• Material to process:
******

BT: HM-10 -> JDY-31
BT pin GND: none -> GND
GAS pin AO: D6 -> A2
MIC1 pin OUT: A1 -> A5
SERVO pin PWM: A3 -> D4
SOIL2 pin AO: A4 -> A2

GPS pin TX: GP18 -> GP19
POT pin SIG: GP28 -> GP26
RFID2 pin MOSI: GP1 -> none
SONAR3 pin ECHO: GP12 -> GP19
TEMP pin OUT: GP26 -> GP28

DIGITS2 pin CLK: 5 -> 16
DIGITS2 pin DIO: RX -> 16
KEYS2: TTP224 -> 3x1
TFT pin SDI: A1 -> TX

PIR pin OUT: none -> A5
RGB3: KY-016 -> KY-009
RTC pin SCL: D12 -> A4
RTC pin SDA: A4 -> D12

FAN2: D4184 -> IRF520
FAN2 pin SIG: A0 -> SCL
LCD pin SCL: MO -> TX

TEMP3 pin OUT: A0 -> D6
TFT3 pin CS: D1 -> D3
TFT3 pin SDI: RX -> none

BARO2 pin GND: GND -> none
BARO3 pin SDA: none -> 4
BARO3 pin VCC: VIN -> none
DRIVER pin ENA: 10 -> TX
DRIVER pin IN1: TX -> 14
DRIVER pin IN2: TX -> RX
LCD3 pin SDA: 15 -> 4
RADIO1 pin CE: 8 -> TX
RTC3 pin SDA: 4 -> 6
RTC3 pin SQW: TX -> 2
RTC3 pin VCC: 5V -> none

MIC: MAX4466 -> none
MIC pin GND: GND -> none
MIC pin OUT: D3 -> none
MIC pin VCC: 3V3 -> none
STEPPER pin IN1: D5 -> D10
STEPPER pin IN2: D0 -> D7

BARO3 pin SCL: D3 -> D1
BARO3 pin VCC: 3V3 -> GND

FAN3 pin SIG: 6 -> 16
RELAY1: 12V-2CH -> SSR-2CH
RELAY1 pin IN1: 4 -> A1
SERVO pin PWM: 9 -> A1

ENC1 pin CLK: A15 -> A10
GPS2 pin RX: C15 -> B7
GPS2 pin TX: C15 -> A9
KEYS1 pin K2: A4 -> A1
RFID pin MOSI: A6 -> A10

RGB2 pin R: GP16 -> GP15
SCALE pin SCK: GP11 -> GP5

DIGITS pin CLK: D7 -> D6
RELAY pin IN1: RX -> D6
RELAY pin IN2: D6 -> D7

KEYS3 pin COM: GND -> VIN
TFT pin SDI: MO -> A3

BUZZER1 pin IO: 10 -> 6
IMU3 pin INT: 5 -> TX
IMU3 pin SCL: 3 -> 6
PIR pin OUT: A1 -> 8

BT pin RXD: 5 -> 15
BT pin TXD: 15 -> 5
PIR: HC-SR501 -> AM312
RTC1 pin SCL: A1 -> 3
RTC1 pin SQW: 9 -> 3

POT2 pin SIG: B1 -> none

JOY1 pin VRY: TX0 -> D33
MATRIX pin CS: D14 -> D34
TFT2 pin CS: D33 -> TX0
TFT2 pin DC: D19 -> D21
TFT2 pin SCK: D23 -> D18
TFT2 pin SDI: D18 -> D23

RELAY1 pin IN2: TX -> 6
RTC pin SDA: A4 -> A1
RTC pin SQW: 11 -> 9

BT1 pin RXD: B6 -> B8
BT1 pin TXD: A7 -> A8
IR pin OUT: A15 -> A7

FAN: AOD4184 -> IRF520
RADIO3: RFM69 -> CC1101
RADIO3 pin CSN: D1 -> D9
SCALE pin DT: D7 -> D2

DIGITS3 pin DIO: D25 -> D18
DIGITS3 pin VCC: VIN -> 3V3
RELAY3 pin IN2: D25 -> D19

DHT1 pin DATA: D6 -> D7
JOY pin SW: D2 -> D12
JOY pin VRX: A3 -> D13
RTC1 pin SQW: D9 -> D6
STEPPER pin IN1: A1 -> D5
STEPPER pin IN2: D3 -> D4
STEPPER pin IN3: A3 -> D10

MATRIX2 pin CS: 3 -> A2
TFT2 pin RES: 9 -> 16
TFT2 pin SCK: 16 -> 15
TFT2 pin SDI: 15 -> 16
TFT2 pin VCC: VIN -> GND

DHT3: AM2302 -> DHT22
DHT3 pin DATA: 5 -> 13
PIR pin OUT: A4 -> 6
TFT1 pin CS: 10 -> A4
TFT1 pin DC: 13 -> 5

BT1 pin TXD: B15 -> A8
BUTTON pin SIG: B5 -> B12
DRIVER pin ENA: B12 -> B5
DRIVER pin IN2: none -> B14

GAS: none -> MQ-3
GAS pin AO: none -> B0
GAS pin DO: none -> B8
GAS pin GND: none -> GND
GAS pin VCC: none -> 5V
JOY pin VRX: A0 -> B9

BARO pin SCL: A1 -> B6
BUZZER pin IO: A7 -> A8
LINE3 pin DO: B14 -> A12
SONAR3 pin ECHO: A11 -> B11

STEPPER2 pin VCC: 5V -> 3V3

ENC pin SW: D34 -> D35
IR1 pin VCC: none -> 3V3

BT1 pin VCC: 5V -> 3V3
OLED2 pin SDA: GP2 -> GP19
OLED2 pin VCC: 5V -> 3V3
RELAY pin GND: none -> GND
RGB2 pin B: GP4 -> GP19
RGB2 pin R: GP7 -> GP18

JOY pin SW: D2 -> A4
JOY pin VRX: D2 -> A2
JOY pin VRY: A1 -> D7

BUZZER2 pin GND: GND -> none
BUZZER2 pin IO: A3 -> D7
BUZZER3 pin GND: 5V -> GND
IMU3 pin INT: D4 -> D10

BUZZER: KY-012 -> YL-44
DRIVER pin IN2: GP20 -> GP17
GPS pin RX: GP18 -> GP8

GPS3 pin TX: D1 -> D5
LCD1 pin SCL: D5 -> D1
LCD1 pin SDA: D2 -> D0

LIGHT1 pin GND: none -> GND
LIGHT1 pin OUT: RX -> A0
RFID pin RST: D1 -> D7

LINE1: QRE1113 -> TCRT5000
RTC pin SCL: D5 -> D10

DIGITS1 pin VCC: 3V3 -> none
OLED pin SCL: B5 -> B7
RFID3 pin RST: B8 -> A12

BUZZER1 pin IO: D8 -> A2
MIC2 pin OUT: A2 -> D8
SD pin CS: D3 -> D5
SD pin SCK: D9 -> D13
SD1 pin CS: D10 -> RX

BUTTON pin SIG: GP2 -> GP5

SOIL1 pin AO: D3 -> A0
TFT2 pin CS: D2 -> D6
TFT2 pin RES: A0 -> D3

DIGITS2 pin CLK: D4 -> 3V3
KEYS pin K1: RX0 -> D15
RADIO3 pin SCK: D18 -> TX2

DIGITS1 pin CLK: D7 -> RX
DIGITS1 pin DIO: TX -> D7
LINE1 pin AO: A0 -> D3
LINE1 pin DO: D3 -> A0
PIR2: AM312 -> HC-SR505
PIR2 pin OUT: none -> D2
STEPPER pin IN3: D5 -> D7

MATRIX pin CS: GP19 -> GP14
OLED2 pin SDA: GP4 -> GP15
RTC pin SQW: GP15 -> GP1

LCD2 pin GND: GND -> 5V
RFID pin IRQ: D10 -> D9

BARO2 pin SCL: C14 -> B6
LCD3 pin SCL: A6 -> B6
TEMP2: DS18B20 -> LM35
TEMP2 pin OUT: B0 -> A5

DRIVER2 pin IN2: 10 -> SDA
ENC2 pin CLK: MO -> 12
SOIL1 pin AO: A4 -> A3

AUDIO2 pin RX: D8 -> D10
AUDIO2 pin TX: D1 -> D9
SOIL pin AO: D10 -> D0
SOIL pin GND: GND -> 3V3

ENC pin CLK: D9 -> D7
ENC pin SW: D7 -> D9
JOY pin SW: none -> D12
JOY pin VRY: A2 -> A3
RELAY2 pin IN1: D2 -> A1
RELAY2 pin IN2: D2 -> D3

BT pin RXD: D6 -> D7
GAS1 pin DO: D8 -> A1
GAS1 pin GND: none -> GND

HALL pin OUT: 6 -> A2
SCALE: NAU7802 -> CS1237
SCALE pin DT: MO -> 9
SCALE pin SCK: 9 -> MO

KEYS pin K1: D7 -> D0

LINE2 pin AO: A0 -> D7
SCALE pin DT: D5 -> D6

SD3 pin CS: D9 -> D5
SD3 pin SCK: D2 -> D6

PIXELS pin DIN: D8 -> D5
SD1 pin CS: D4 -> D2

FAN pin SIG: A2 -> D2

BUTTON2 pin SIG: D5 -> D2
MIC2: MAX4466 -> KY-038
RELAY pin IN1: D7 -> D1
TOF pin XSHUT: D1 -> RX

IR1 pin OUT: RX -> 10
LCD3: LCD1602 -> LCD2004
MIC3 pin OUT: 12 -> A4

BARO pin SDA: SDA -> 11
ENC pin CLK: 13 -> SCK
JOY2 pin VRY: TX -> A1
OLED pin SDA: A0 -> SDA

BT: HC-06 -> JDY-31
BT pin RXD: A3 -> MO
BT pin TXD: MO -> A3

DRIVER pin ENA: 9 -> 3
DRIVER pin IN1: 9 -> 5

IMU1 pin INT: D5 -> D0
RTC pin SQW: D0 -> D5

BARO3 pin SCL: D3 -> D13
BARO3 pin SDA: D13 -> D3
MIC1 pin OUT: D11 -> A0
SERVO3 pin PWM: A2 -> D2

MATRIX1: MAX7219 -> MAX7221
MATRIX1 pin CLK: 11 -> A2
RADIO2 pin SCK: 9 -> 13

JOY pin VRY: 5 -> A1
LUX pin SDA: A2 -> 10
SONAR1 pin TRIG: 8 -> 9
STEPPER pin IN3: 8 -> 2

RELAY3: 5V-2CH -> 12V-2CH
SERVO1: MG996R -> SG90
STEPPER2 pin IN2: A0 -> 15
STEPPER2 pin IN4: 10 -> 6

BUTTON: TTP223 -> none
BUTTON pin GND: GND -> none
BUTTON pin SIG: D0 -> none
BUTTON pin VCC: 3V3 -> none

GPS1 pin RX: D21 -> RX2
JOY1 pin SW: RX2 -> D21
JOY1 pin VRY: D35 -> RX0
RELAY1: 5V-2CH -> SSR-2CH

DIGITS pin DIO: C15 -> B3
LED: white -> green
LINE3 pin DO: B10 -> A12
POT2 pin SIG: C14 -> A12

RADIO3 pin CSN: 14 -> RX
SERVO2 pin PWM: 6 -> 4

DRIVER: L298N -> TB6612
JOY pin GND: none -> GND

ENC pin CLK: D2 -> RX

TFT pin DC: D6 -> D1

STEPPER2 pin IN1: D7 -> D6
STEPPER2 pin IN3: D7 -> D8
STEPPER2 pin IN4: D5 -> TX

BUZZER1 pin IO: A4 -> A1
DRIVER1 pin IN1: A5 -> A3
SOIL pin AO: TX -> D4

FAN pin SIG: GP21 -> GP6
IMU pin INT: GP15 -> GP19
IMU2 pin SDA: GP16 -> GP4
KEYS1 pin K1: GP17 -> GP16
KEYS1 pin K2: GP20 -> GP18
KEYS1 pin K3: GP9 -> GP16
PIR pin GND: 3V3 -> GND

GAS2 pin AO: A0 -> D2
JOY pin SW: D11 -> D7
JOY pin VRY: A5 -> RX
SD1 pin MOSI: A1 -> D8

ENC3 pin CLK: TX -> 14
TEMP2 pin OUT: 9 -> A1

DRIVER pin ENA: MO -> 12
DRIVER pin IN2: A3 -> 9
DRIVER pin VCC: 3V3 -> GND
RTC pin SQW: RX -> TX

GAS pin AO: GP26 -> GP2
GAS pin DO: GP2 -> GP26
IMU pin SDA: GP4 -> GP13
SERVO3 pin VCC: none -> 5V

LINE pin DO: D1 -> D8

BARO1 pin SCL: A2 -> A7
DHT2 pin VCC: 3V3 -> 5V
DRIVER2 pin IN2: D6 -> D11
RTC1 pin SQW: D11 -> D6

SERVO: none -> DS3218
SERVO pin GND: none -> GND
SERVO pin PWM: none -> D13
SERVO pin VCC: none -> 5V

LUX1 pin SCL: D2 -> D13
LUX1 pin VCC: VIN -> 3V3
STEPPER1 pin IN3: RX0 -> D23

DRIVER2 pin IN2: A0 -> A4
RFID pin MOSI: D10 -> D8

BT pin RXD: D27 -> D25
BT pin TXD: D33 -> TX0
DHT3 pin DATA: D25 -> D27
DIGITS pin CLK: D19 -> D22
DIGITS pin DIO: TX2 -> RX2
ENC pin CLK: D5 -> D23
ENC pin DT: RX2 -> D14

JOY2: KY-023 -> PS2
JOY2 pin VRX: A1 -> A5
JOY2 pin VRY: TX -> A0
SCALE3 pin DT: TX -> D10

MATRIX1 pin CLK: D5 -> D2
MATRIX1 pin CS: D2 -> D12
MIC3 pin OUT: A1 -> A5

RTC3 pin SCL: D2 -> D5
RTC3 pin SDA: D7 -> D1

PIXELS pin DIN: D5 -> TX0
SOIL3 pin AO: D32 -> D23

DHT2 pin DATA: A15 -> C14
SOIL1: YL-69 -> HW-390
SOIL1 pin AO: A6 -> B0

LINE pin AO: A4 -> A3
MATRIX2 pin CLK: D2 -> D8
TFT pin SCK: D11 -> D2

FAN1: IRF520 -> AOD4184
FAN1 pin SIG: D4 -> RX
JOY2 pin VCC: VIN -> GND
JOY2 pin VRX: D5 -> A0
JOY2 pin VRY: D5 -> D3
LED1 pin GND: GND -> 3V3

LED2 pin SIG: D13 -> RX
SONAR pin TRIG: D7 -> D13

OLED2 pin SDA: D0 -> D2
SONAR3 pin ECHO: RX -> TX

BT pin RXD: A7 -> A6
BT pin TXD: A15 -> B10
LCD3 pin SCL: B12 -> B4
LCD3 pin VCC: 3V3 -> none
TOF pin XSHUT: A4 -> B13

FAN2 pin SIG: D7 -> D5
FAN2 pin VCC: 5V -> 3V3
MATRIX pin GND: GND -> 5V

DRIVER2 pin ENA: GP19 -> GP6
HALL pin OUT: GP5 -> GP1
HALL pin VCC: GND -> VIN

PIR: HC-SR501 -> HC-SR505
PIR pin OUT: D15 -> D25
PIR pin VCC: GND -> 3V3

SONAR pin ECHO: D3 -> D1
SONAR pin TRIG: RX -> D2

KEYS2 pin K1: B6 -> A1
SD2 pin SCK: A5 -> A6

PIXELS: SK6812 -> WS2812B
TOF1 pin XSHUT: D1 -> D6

******

• Prompt:
What lines in the material above hold the string "DATA"? List them.

• Exercise output:
DHT1 pin DATA: D6 -> D7
DHT3 pin DATA: 5 -> 13
DHT3 pin DATA: D25 -> D27
DHT2 pin DATA: A15 -> C14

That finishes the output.